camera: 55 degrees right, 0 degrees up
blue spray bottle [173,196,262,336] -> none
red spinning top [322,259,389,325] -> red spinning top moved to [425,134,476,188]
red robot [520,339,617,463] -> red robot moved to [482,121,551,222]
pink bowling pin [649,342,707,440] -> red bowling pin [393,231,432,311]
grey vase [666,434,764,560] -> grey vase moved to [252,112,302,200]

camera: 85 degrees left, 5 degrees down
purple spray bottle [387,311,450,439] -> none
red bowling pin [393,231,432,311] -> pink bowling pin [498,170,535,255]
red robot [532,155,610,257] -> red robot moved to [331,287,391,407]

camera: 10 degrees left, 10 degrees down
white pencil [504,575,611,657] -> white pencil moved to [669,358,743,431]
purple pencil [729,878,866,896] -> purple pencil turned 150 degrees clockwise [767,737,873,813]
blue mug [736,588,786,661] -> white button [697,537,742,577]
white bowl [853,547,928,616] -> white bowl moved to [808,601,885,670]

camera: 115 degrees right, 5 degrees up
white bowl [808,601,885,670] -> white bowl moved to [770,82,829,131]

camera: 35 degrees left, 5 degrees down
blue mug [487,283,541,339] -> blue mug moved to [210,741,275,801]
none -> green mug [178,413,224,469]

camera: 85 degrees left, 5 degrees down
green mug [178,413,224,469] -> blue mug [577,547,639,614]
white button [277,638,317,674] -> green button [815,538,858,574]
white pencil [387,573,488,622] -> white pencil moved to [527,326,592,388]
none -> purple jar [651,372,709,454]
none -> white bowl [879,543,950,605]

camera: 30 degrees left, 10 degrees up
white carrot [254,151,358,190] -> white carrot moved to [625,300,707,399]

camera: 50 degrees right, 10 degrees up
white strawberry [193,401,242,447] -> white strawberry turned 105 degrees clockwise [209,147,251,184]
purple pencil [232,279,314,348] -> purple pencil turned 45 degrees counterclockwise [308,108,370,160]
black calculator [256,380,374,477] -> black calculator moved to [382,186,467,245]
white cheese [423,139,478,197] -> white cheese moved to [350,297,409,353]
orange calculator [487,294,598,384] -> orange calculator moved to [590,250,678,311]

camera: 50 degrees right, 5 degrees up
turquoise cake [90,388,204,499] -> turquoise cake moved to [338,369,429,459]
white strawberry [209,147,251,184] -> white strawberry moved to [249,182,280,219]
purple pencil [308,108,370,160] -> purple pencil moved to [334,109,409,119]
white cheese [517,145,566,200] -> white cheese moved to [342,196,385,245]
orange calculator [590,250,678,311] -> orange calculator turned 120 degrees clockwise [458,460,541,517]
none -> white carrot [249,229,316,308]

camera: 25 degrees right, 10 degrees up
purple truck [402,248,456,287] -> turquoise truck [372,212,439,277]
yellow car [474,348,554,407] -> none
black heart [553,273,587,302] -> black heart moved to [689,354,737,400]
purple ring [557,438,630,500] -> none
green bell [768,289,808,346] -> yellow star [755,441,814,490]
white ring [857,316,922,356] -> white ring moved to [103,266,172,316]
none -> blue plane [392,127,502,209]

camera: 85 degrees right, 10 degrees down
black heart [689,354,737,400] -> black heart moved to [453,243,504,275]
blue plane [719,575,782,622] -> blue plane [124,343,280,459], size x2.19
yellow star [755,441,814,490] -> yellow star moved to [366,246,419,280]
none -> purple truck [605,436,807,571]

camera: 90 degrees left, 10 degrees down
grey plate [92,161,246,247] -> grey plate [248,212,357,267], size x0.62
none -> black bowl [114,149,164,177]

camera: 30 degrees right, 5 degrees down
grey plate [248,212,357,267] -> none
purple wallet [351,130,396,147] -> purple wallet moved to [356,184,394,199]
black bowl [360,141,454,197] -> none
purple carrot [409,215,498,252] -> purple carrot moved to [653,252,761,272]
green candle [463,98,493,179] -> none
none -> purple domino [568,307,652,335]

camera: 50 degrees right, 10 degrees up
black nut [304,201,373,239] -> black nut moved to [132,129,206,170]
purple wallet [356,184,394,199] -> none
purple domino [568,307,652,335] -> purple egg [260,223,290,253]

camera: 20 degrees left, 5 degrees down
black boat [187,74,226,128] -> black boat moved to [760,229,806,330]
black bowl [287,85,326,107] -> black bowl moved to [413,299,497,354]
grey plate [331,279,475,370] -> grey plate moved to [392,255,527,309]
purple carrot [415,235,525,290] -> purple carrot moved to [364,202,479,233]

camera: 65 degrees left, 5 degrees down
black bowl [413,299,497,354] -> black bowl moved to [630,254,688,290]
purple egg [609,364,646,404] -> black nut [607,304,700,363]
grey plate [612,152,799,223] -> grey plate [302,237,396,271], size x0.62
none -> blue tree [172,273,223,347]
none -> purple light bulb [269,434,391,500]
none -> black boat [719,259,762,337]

--- --- ---

#### TASK ITEM
Copy out every line of the material above that mentions the word "down".

#### RESPONSE FOR THIS EXERCISE
camera: 85 degrees left, 5 degrees down
camera: 10 degrees left, 10 degrees down
camera: 35 degrees left, 5 degrees down
camera: 85 degrees left, 5 degrees down
camera: 85 degrees right, 10 degrees down
camera: 90 degrees left, 10 degrees down
camera: 30 degrees right, 5 degrees down
camera: 20 degrees left, 5 degrees down
camera: 65 degrees left, 5 degrees down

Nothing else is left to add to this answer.